#### [What is asked]
Could you repeat the records below, substituting "silver line" for every "gray line" and leaving everything else as it is?

#### [Source material]
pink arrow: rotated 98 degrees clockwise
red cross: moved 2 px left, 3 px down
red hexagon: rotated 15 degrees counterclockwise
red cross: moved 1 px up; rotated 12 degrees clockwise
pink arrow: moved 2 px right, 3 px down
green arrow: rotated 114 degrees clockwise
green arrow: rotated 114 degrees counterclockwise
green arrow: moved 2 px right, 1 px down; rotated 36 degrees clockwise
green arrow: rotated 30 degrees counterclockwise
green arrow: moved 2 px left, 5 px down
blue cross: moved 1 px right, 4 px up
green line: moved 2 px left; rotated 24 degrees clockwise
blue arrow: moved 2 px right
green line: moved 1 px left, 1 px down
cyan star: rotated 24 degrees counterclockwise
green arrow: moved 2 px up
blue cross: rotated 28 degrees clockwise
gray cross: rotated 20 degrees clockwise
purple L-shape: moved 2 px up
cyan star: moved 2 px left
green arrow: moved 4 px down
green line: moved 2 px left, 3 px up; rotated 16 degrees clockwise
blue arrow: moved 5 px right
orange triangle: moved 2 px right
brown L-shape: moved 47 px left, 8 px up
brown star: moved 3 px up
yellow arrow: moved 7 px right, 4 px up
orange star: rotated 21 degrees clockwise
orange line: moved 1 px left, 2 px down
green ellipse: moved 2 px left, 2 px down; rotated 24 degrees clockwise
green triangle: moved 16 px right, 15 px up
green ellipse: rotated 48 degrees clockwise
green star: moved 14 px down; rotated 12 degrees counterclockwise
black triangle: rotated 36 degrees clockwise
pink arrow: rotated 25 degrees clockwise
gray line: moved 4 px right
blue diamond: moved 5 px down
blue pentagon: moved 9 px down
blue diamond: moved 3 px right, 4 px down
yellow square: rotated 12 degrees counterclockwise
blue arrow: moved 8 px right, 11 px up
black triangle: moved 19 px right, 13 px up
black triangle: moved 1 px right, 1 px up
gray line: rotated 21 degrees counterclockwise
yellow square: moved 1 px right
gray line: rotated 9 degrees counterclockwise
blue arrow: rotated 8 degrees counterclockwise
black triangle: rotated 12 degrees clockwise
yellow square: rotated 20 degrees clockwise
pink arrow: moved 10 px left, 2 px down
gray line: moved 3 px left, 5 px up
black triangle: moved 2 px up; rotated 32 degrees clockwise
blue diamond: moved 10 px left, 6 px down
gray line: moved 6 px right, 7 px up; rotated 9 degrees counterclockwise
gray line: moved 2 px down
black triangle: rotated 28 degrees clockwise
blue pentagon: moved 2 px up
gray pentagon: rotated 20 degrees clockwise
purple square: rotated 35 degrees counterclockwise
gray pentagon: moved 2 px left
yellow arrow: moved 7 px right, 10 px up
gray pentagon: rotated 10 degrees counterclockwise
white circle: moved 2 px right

#### [Complete output]
pink arrow: rotated 98 degrees clockwise
red cross: moved 2 px left, 3 px down
red hexagon: rotated 15 degrees counterclockwise
red cross: moved 1 px up; rotated 12 degrees clockwise
pink arrow: moved 2 px right, 3 px down
green arrow: rotated 114 degrees clockwise
green arrow: rotated 114 degrees counterclockwise
green arrow: moved 2 px right, 1 px down; rotated 36 degrees clockwise
green arrow: rotated 30 degrees counterclockwise
green arrow: moved 2 px left, 5 px down
blue cross: moved 1 px right, 4 px up
green line: moved 2 px left; rotated 24 degrees clockwise
blue arrow: moved 2 px right
green line: moved 1 px left, 1 px down
cyan star: rotated 24 degrees counterclockwise
green arrow: moved 2 px up
blue cross: rotated 28 degrees clockwise
gray cross: rotated 20 degrees clockwise
purple L-shape: moved 2 px up
cyan star: moved 2 px left
green arrow: moved 4 px down
green line: moved 2 px left, 3 px up; rotated 16 degrees clockwise
blue arrow: moved 5 px right
orange triangle: moved 2 px right
brown L-shape: moved 47 px left, 8 px up
brown star: moved 3 px up
yellow arrow: moved 7 px right, 4 px up
orange star: rotated 21 degrees clockwise
orange line: moved 1 px left, 2 px down
green ellipse: moved 2 px left, 2 px down; rotated 24 degrees clockwise
green triangle: moved 16 px right, 15 px up
green ellipse: rotated 48 degrees clockwise
green star: moved 14 px down; rotated 12 degrees counterclockwise
black triangle: rotated 36 degrees clockwise
pink arrow: rotated 25 degrees clockwise
silver line: moved 4 px right
blue diamond: moved 5 px down
blue pentagon: moved 9 px down
blue diamond: moved 3 px right, 4 px down
yellow square: rotated 12 degrees counterclockwise
blue arrow: moved 8 px right, 11 px up
black triangle: moved 19 px right, 13 px up
black triangle: moved 1 px right, 1 px up
silver line: rotated 21 degrees counterclockwise
yellow square: moved 1 px right
silver line: rotated 9 degrees counterclockwise
blue arrow: rotated 8 degrees counterclockwise
black triangle: rotated 12 degrees clockwise
yellow square: rotated 20 degrees clockwise
pink arrow: moved 10 px left, 2 px down
silver line: moved 3 px left, 5 px up
black triangle: moved 2 px up; rotated 32 degrees clockwise
blue diamond: moved 10 px left, 6 px down
silver line: moved 6 px right, 7 px up; rotated 9 degrees counterclockwise
silver line: moved 2 px down
black triangle: rotated 28 degrees clockwise
blue pentagon: moved 2 px up
gray pentagon: rotated 20 degrees clockwise
purple square: rotated 35 degrees counterclockwise
gray pentagon: moved 2 px left
yellow arrow: moved 7 px right, 10 px up
gray pentagon: rotated 10 degrees counterclockwise
white circle: moved 2 px right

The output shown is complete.